→ Requirement: Work through the data below and give the number of lines holding the word "white", without any other text.

(Scene comparison data)
┌──
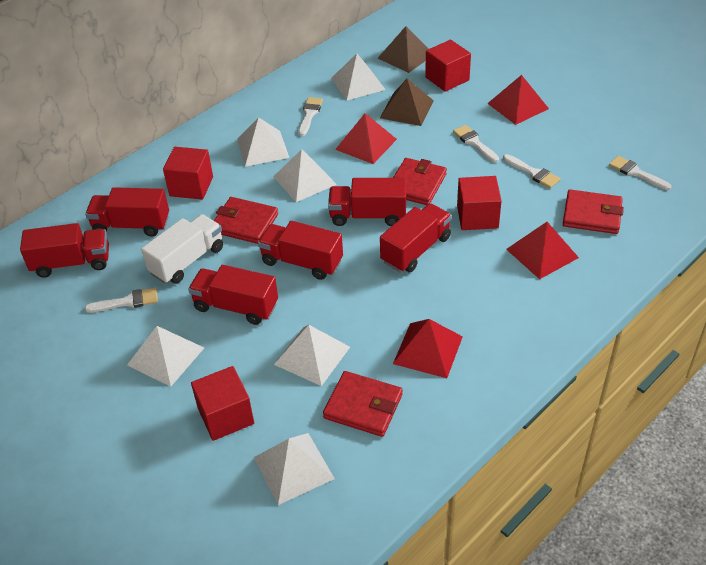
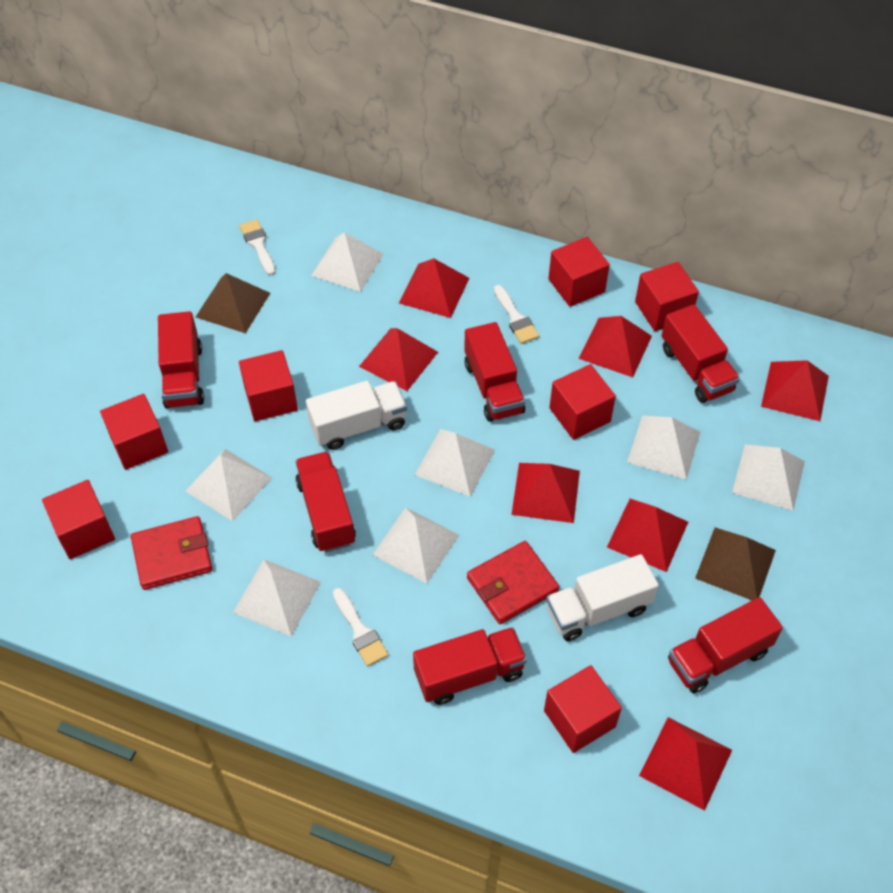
red cube: 4 -> 7
red pyramid: 4 -> 7
red wallet: 4 -> 2
white brush: 5 -> 3
white pyramid: 6 -> 7
white truck: 1 -> 2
└──
→ Finished exercise: 3